• _Exercise inputs_:
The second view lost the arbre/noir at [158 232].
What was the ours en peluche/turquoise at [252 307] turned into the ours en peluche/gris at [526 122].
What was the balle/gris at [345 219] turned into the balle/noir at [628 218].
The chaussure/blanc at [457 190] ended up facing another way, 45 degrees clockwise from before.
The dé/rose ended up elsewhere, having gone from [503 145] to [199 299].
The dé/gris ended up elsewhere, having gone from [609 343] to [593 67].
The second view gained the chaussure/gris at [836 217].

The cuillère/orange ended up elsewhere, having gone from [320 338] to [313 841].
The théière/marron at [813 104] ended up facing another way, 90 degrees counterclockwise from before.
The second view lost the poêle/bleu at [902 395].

...

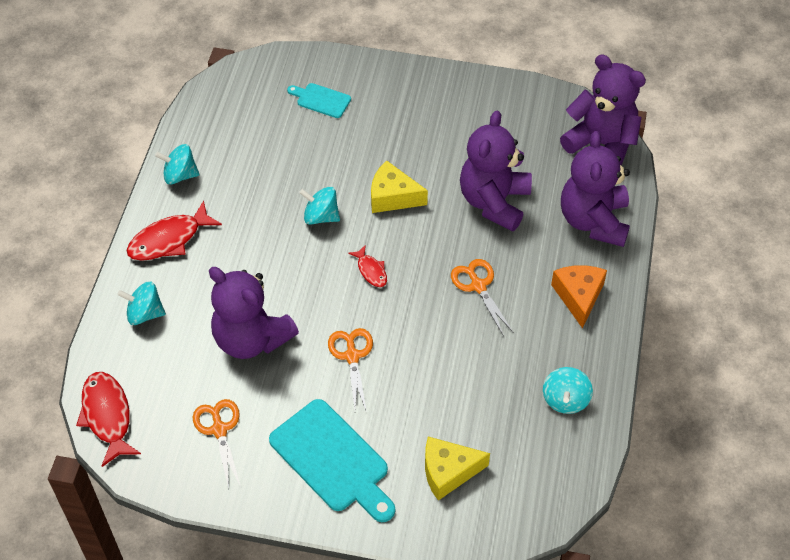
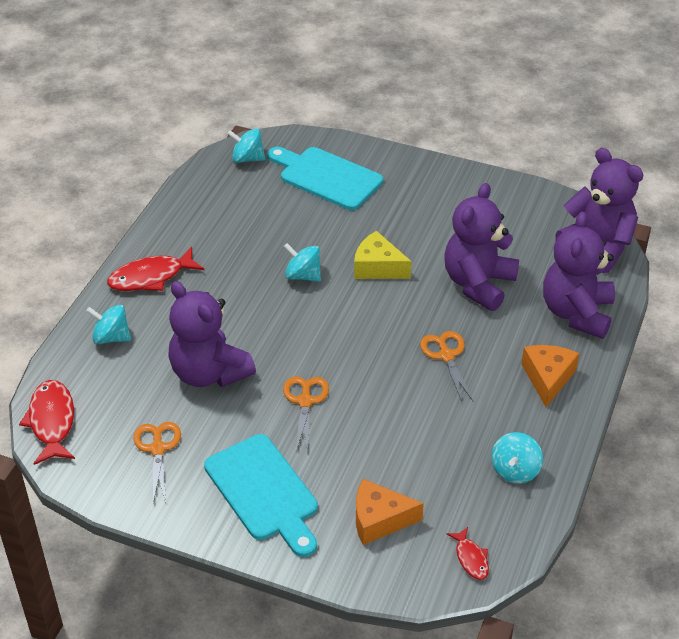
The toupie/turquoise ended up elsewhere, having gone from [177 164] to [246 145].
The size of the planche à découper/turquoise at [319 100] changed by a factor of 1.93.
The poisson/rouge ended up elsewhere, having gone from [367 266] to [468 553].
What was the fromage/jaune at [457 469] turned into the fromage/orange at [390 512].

• _What you have to do_: Among the entries above, locate the lines containing "The second view lost the arbre/noir" and "The dé/rose ended", and transcribe exactly those two lines and all lines between.

• _Reply_:
The second view lost the arbre/noir at [158 232].
What was the ours en peluche/turquoise at [252 307] turned into the ours en peluche/gris at [526 122].
What was the balle/gris at [345 219] turned into the balle/noir at [628 218].
The chaussure/blanc at [457 190] ended up facing another way, 45 degrees clockwise from before.
The dé/rose ended up elsewhere, having gone from [503 145] to [199 299].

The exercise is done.